**** EXERCISE MATERIAL ****

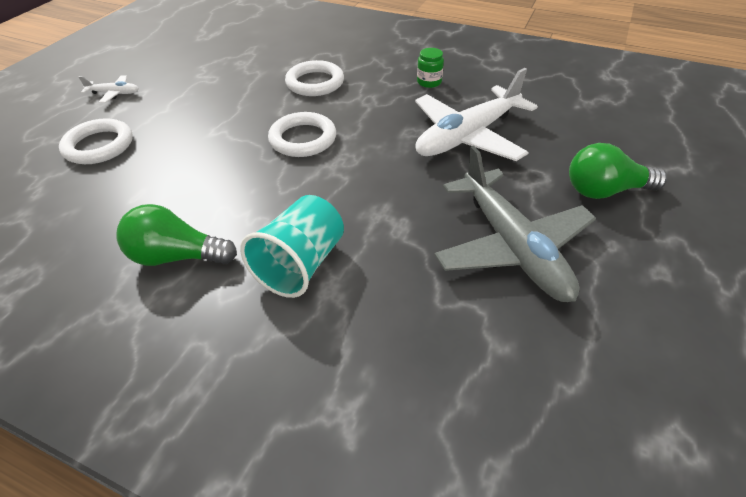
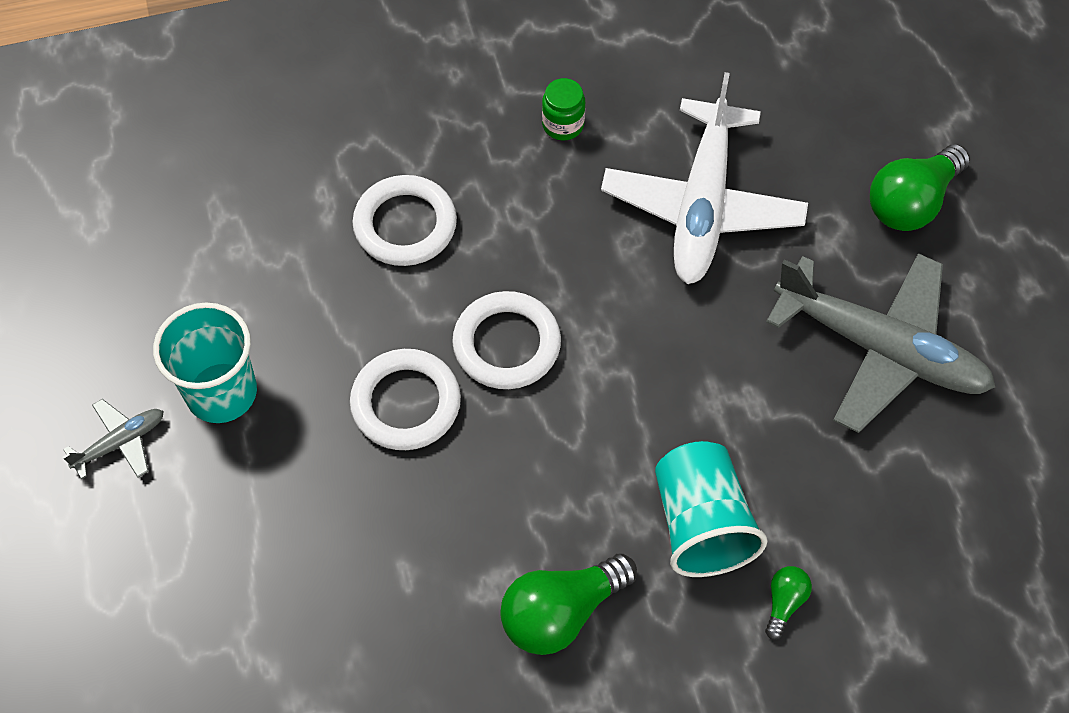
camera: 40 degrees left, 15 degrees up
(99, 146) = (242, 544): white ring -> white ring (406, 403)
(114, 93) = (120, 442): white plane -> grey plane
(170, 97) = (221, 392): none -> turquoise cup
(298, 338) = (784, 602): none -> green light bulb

****
**** EXERCISE MATERIAL ****

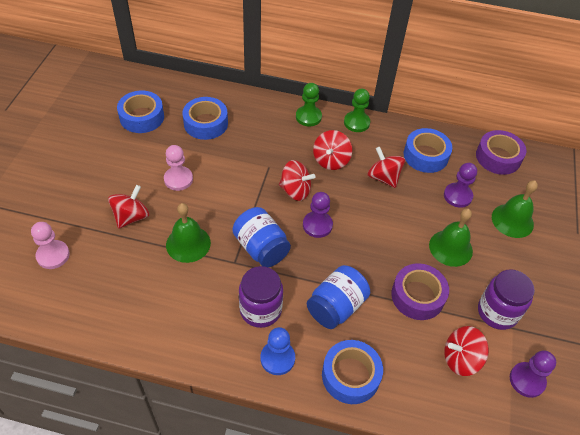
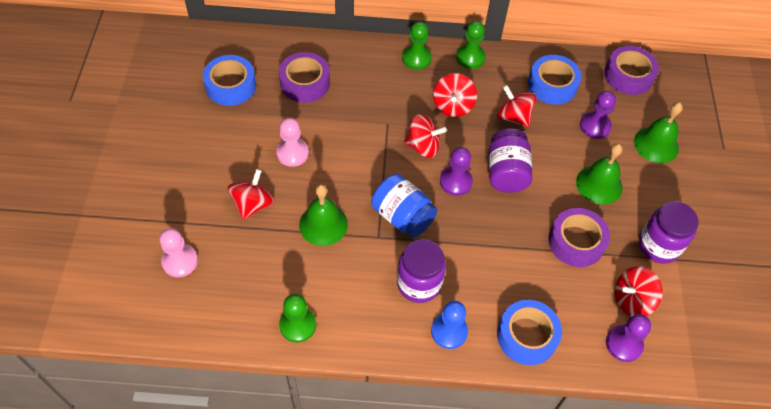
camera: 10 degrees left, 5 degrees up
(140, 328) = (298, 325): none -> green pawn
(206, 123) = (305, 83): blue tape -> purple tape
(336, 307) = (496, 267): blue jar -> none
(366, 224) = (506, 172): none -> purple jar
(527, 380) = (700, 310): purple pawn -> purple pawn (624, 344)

****

WHAT NEEDS TO BE DONE
In the listing above, find the line with "(206, 123) = (305, 83): blue" and the line with "(527, 380) = (700, 310): purple", then print exactly those two lines and every line between them, and nothing more.

ANSWER AREA
(206, 123) = (305, 83): blue tape -> purple tape
(336, 307) = (496, 267): blue jar -> none
(366, 224) = (506, 172): none -> purple jar
(527, 380) = (700, 310): purple pawn -> purple pawn (624, 344)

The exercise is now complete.